> **EXERCISE**
No pictures go into the output, which should consist only of the lines from the first line of the data through the line with "white boat: 5 -> 7", copied exactly.

━━━━

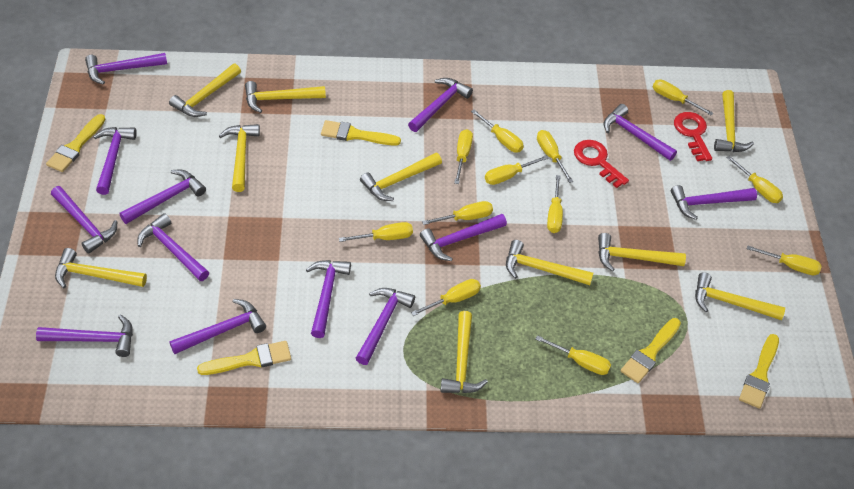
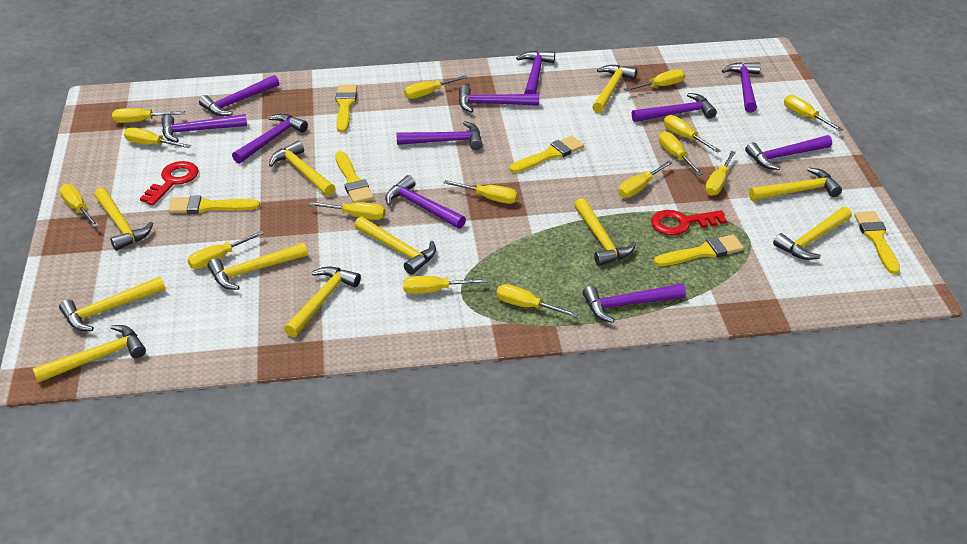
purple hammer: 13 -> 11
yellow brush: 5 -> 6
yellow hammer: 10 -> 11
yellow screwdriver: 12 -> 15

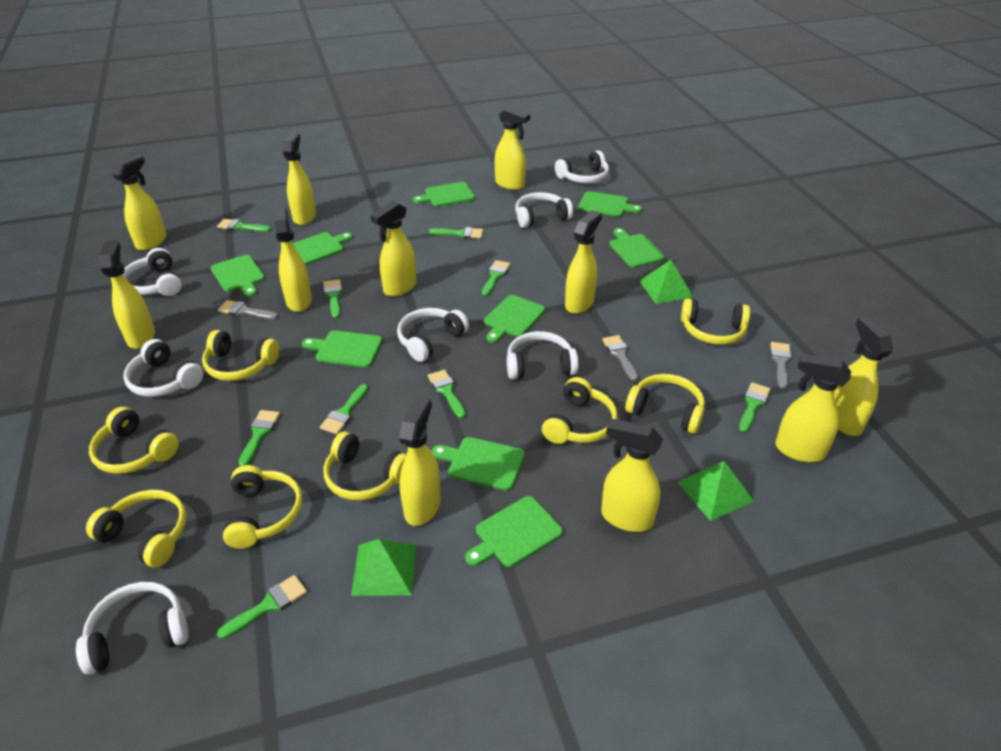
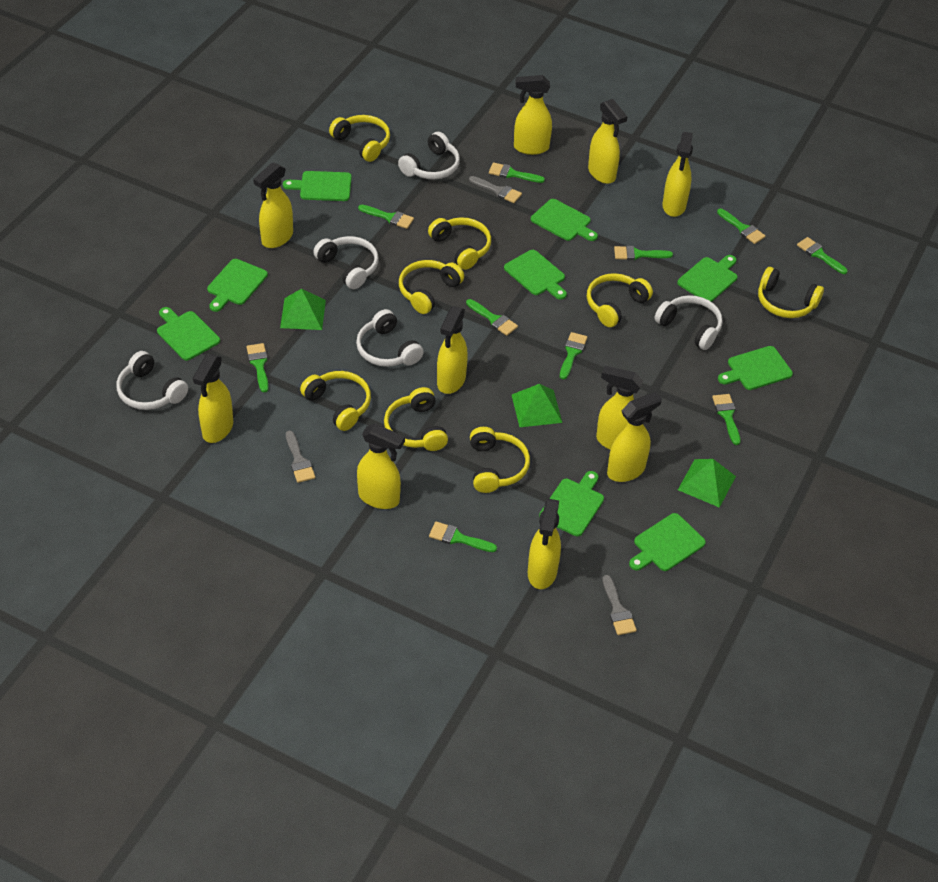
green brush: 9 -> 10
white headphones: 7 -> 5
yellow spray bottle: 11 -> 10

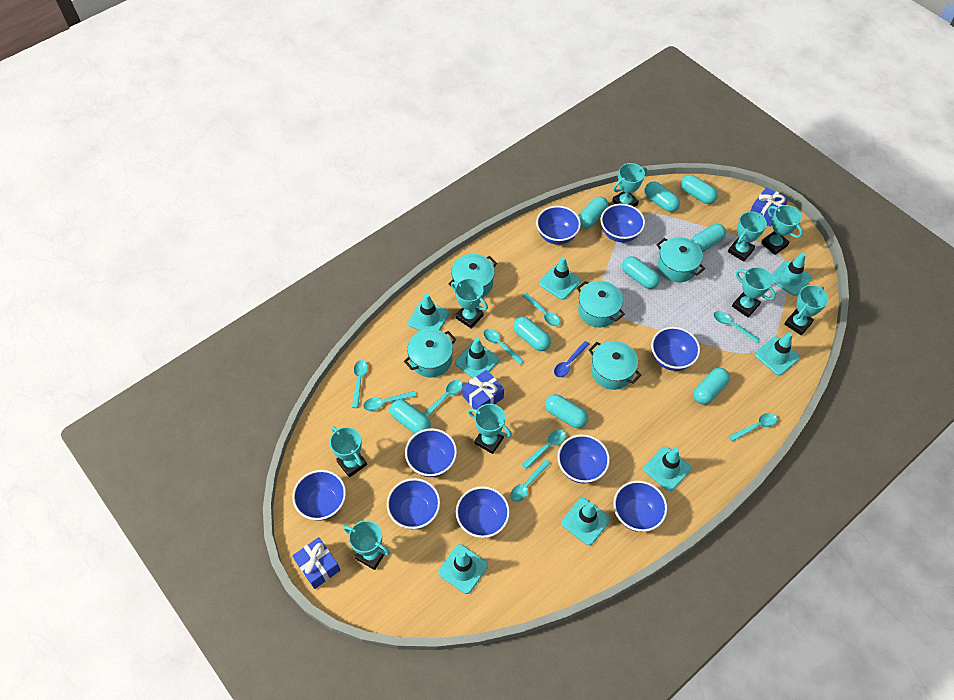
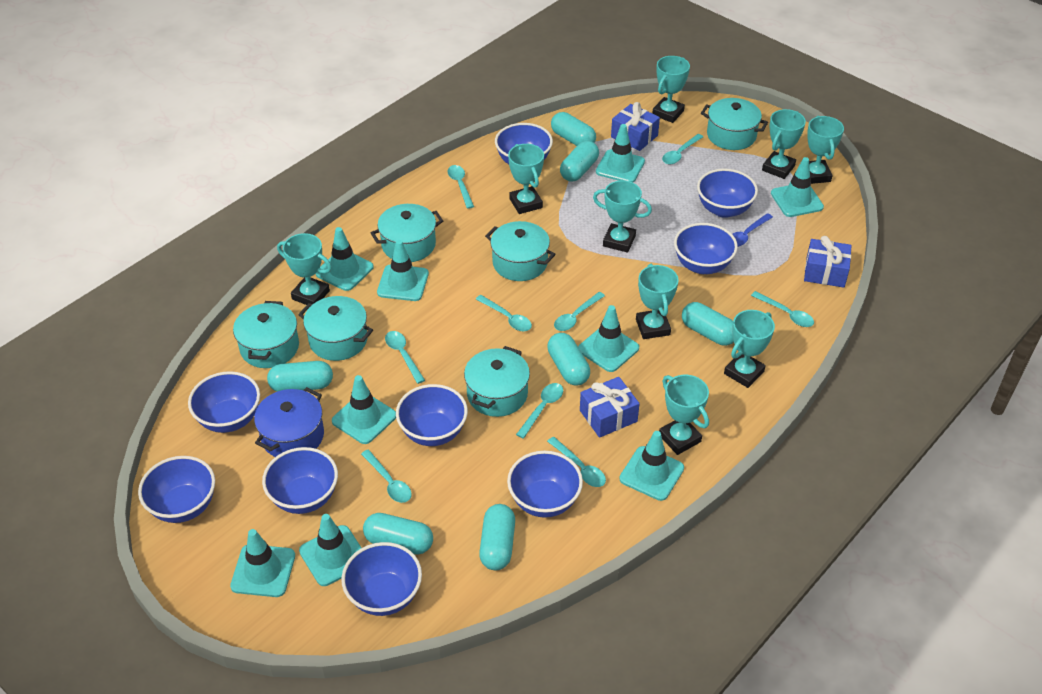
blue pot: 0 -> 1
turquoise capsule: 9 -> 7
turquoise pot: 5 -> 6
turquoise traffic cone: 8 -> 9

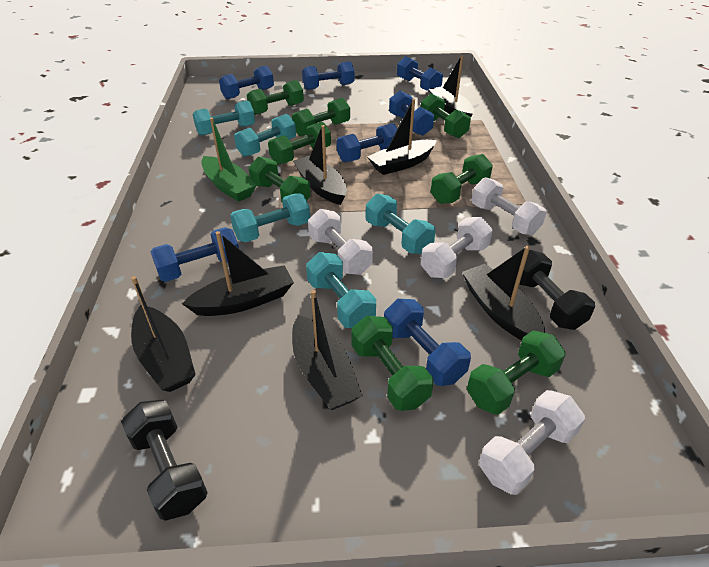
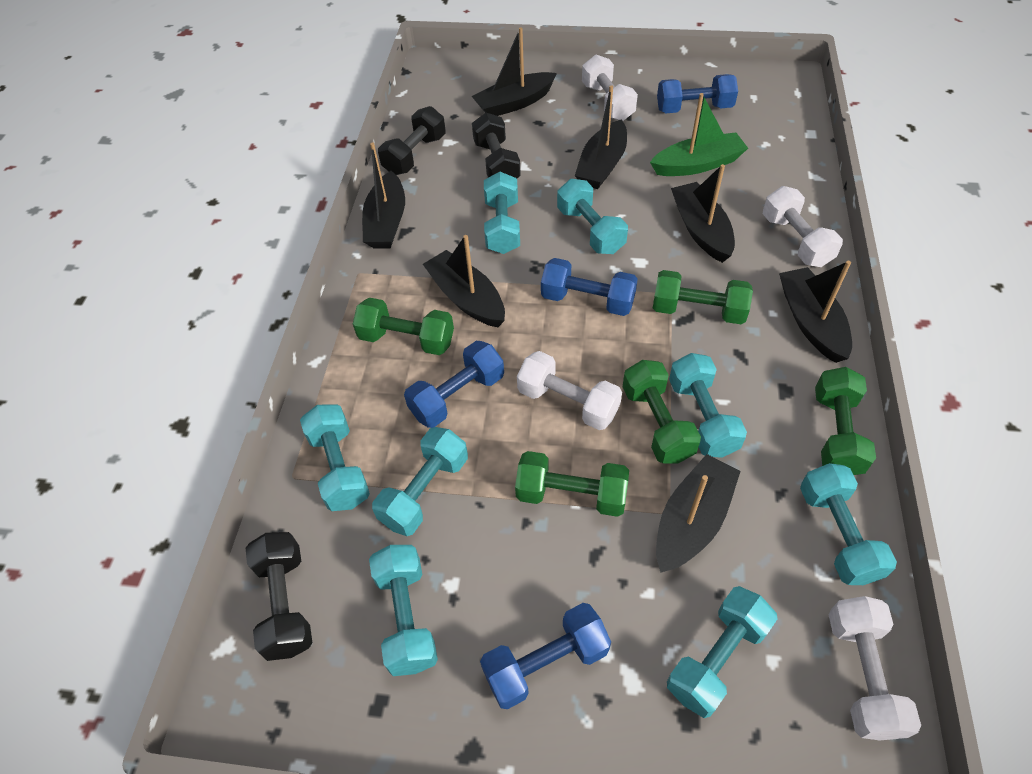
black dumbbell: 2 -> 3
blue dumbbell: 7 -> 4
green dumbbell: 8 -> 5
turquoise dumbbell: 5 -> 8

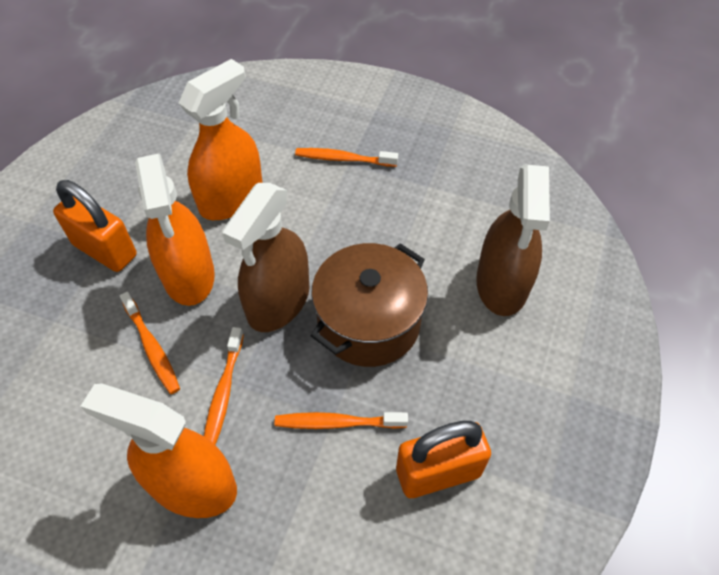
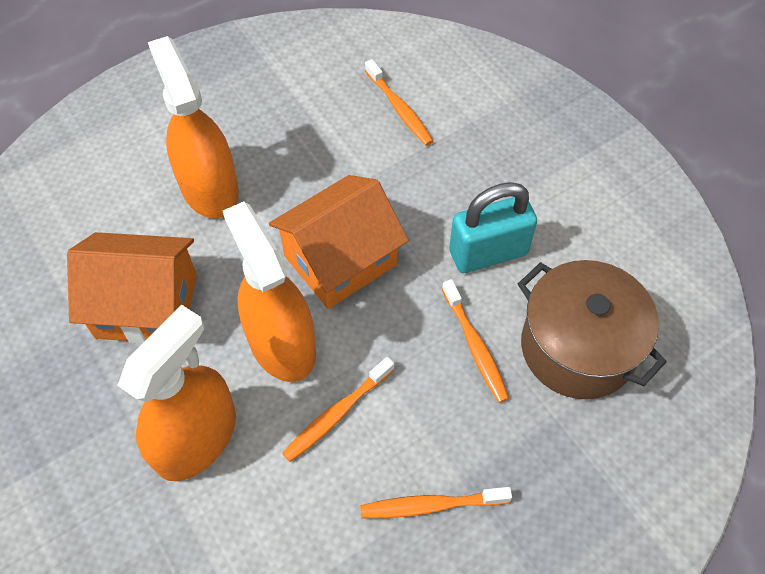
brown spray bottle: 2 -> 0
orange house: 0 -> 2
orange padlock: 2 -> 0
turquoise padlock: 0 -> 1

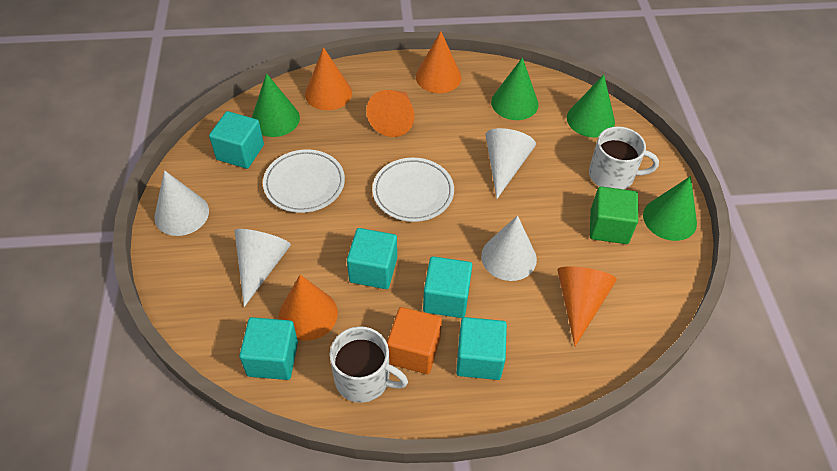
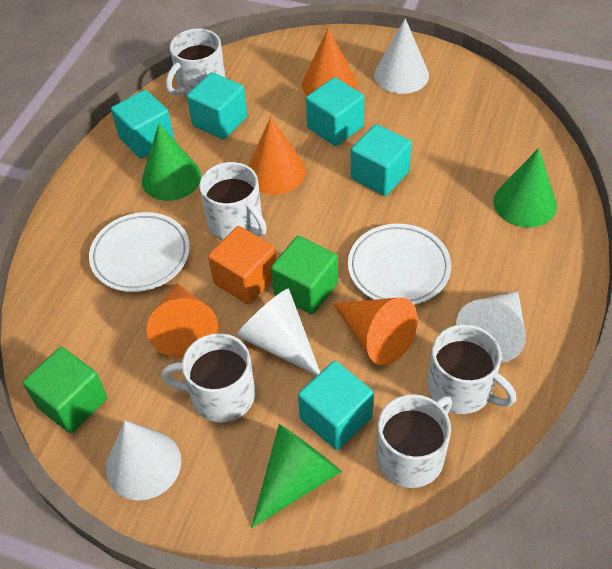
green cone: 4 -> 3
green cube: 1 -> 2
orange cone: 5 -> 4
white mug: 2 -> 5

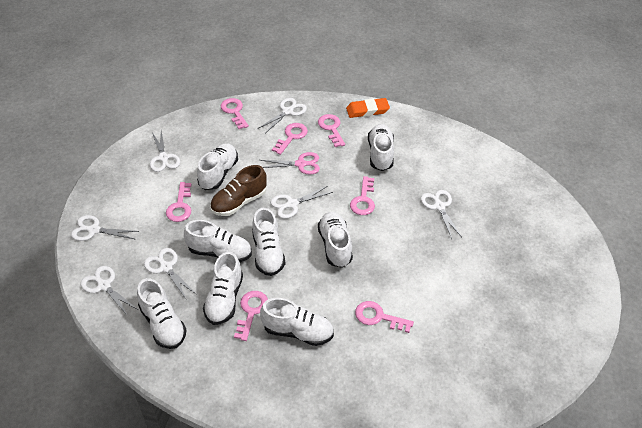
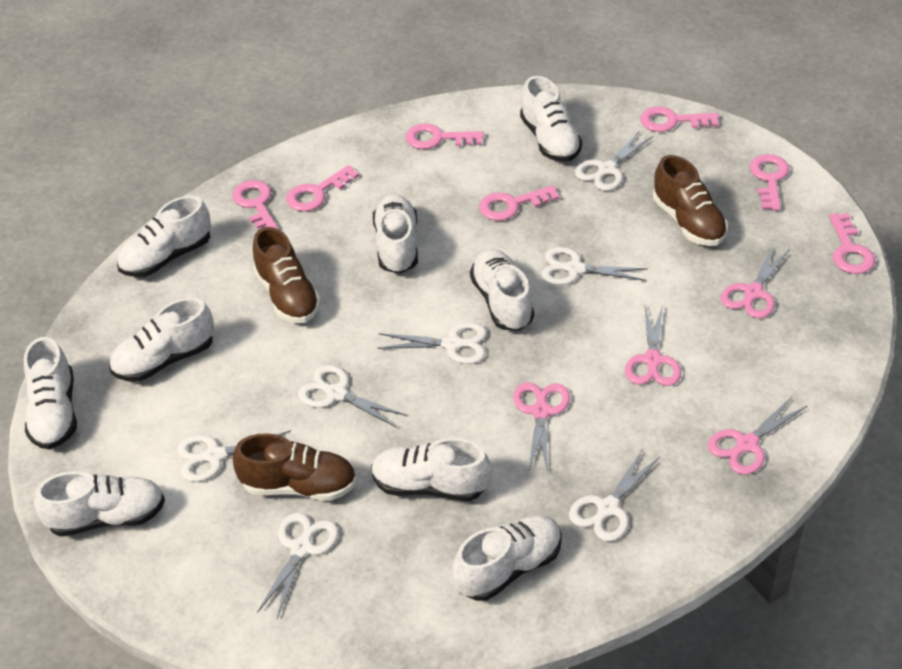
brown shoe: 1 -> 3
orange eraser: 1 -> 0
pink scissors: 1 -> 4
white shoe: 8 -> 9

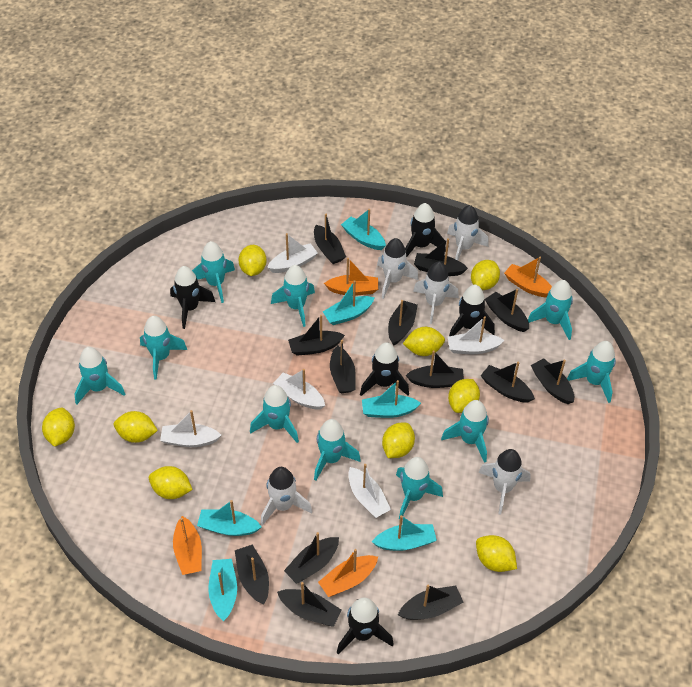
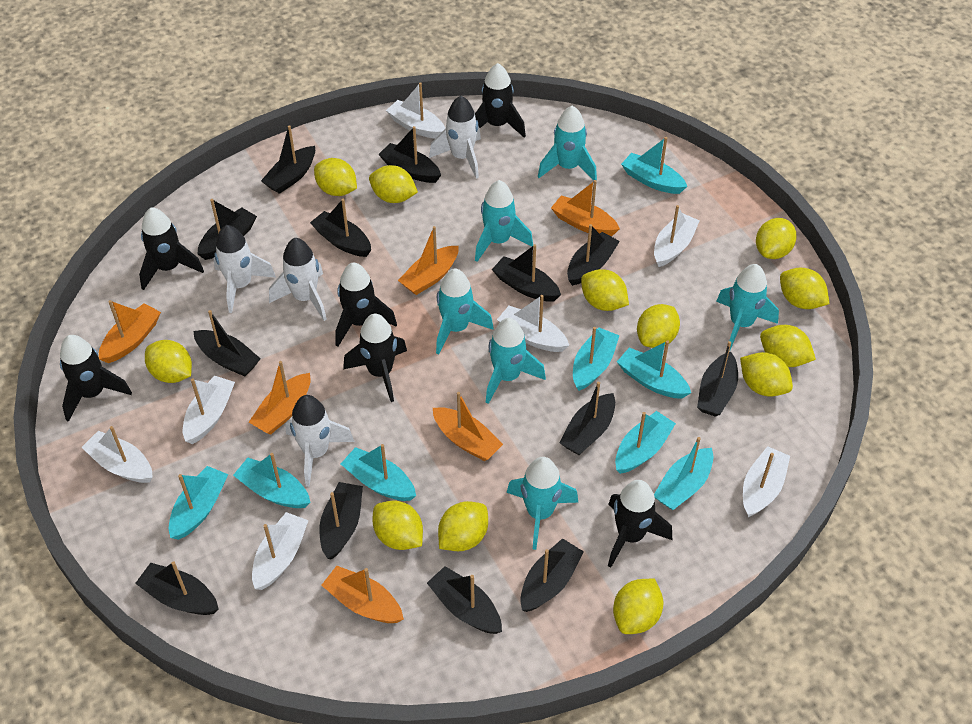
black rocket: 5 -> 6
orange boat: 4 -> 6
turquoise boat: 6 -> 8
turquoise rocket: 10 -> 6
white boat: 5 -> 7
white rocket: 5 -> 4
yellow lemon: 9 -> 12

━━━━

> **RESPONSE FOR THIS EXERCISE**
purple hammer: 13 -> 11
yellow brush: 5 -> 6
yellow hammer: 10 -> 11
yellow screwdriver: 12 -> 15

green brush: 9 -> 10
white headphones: 7 -> 5
yellow spray bottle: 11 -> 10

blue pot: 0 -> 1
turquoise capsule: 9 -> 7
turquoise pot: 5 -> 6
turquoise traffic cone: 8 -> 9

black dumbbell: 2 -> 3
blue dumbbell: 7 -> 4
green dumbbell: 8 -> 5
turquoise dumbbell: 5 -> 8

brown spray bottle: 2 -> 0
orange house: 0 -> 2
orange padlock: 2 -> 0
turquoise padlock: 0 -> 1

green cone: 4 -> 3
green cube: 1 -> 2
orange cone: 5 -> 4
white mug: 2 -> 5

brown shoe: 1 -> 3
orange eraser: 1 -> 0
pink scissors: 1 -> 4
white shoe: 8 -> 9

black rocket: 5 -> 6
orange boat: 4 -> 6
turquoise boat: 6 -> 8
turquoise rocket: 10 -> 6
white boat: 5 -> 7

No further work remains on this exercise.